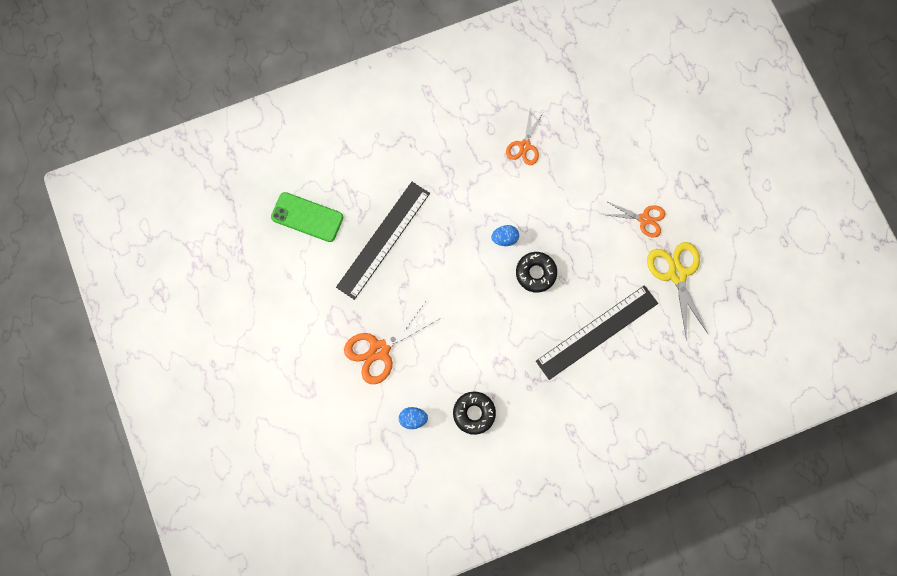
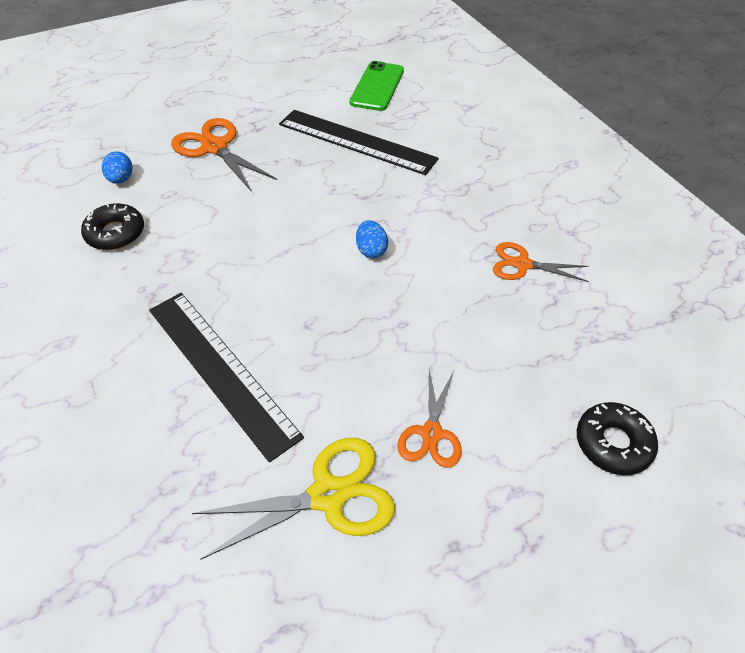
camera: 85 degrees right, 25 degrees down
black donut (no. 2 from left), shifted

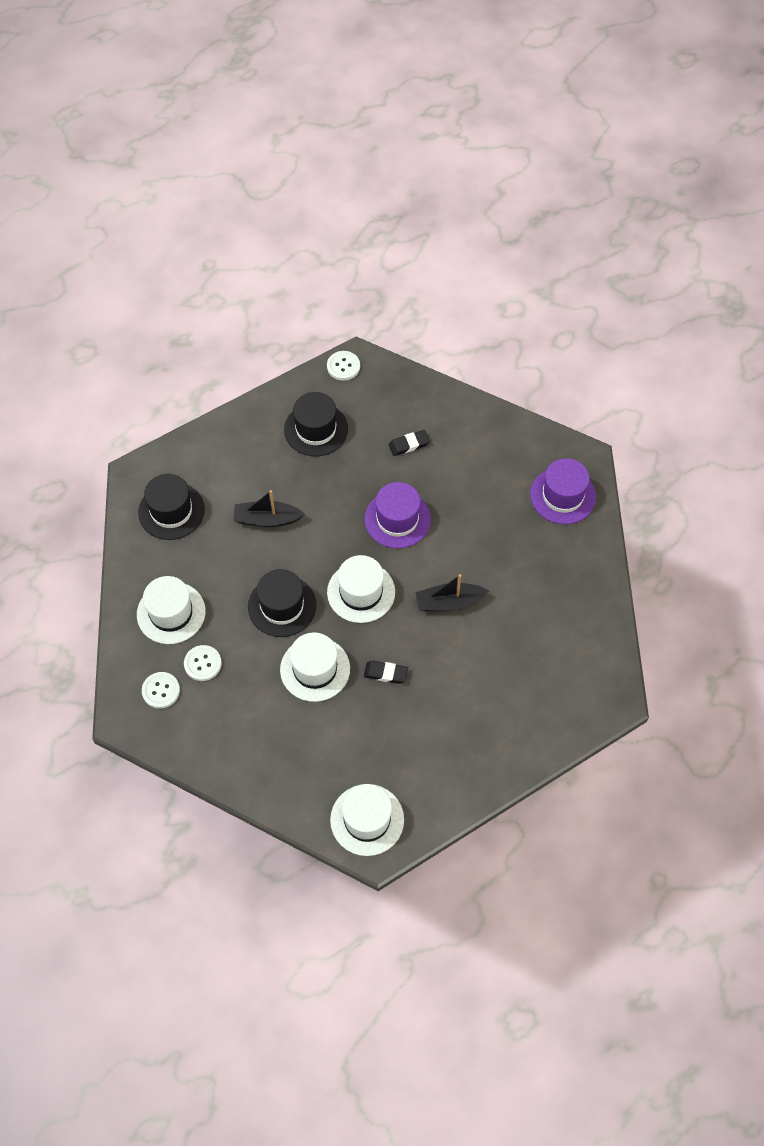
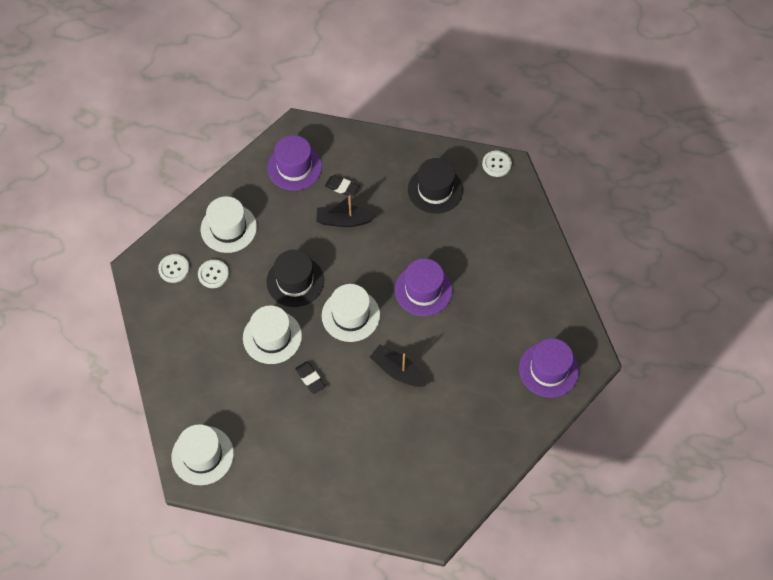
camera: 45 degrees right, 0 degrees up
black hat (no. 1 from left) => purple hat (no. 1 from left)
black boat (no. 1 from left), 45 degrees counterclockwise
black eraser (no. 2 from left), shifted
==========
TASK TO CARRY OUT
The listing should be transcribed in full, exactly, and without its pictures.

RESPONSE
camera: 85 degrees right, 25 degrees down
black donut (no. 2 from left), shifted

camera: 45 degrees right, 0 degrees up
black hat (no. 1 from left) => purple hat (no. 1 from left)
black boat (no. 1 from left), 45 degrees counterclockwise
black eraser (no. 2 from left), shifted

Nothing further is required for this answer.